Data –
^^^^^^^^

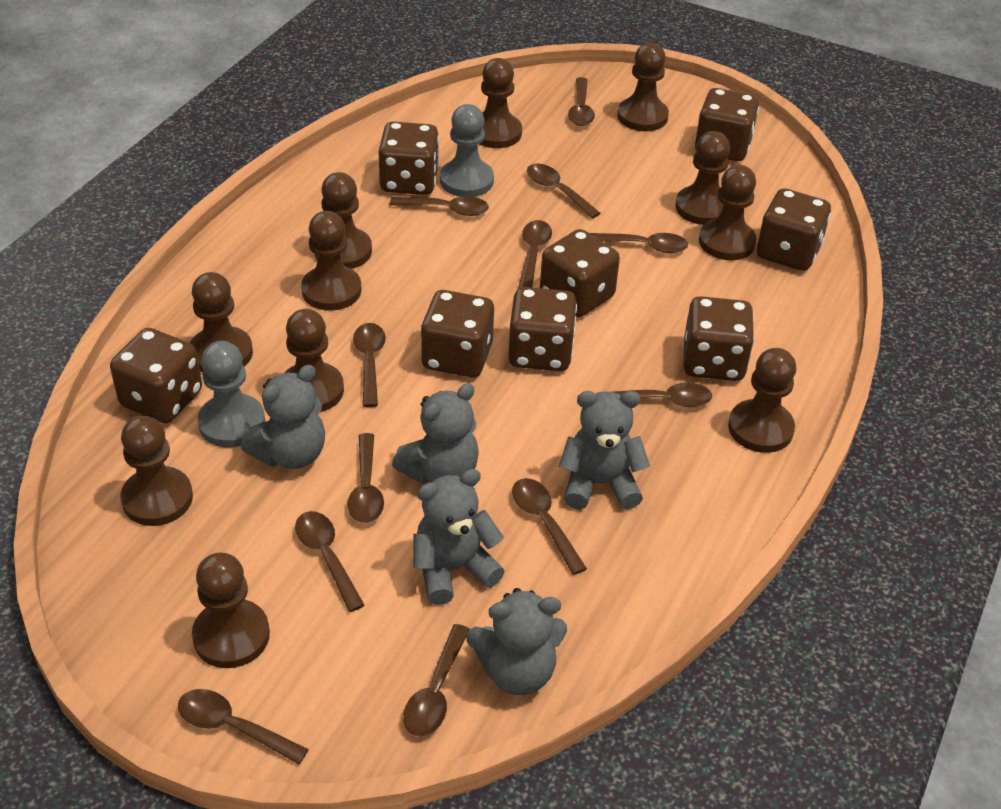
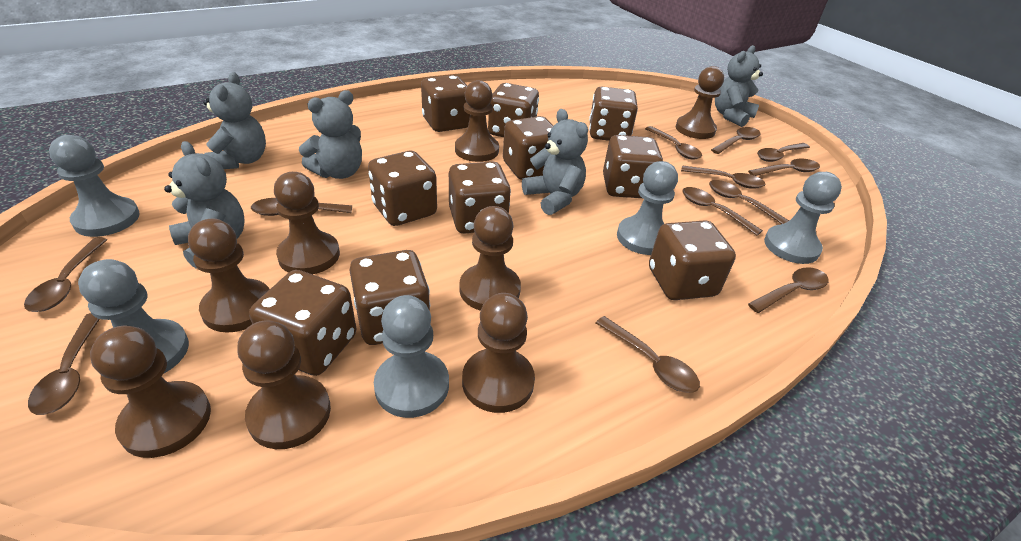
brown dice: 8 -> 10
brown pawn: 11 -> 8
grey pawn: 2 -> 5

^^^^^^^^

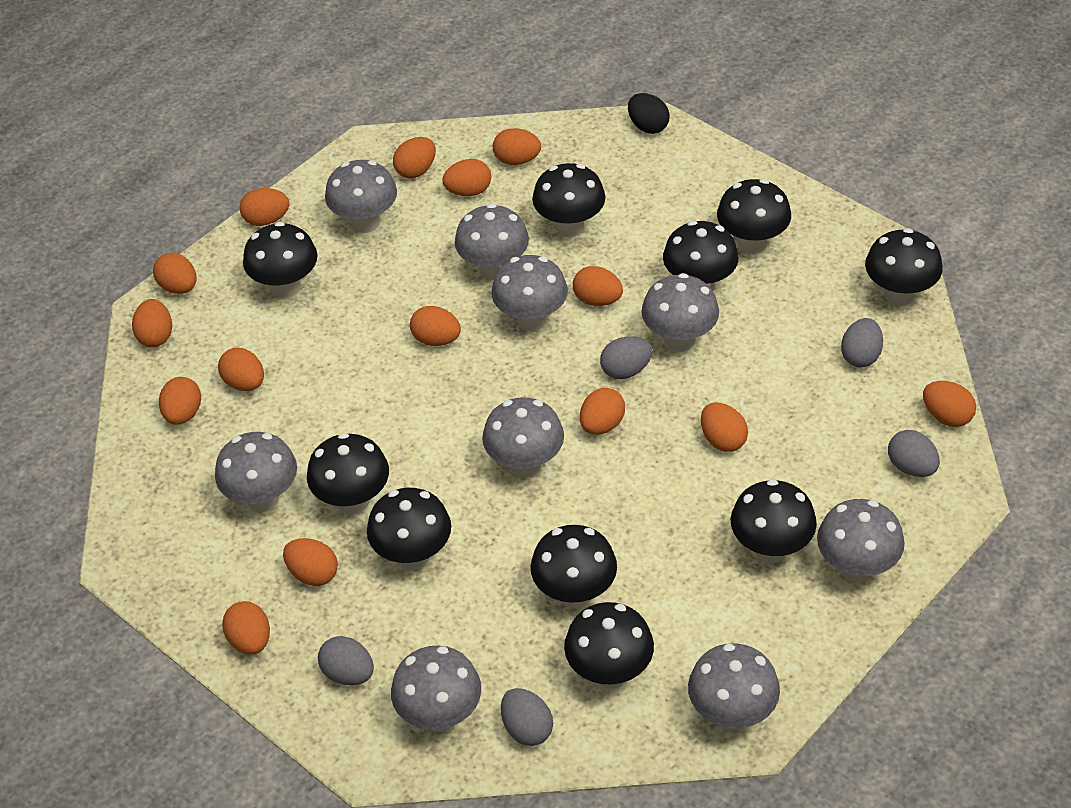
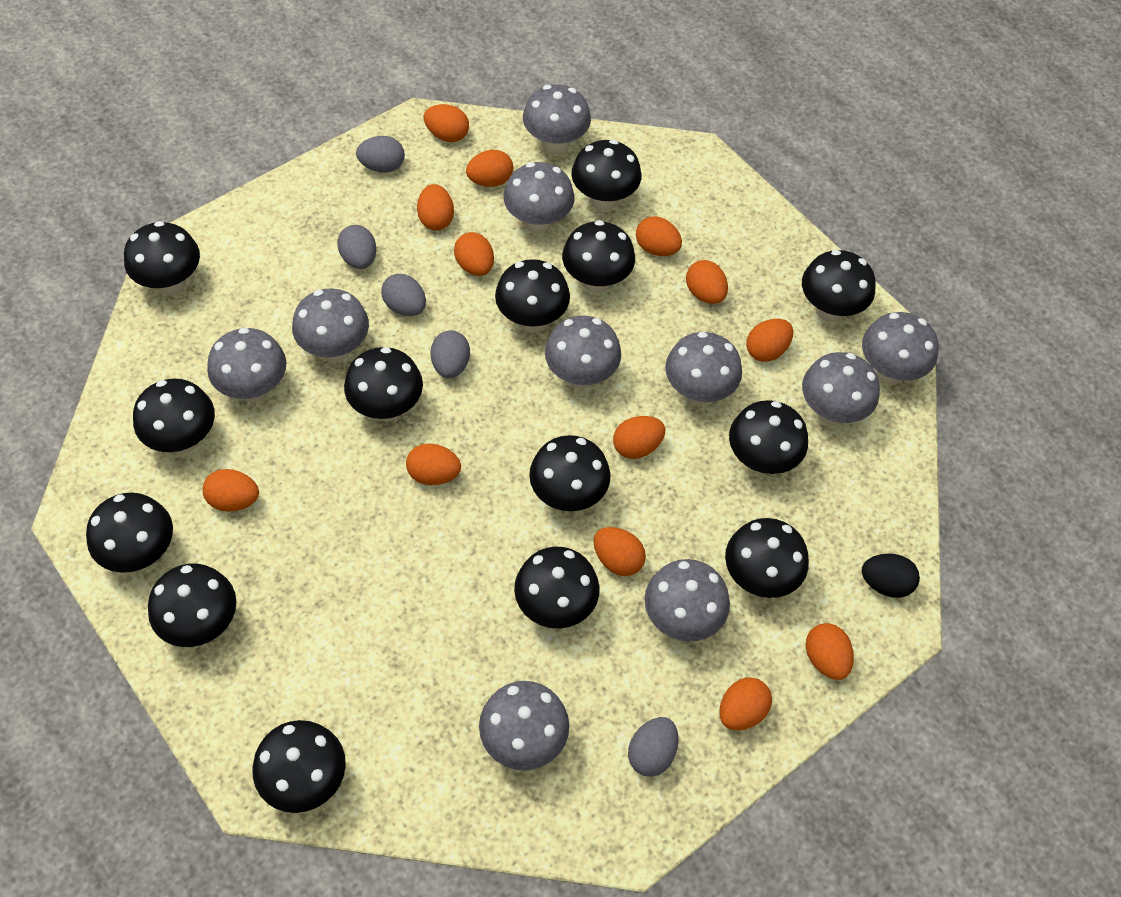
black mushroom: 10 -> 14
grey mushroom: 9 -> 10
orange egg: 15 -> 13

^^^^^^^^

Your answer should be only the number of lines, in the entries above, that include "mushroom".

Solution for this exercise –
2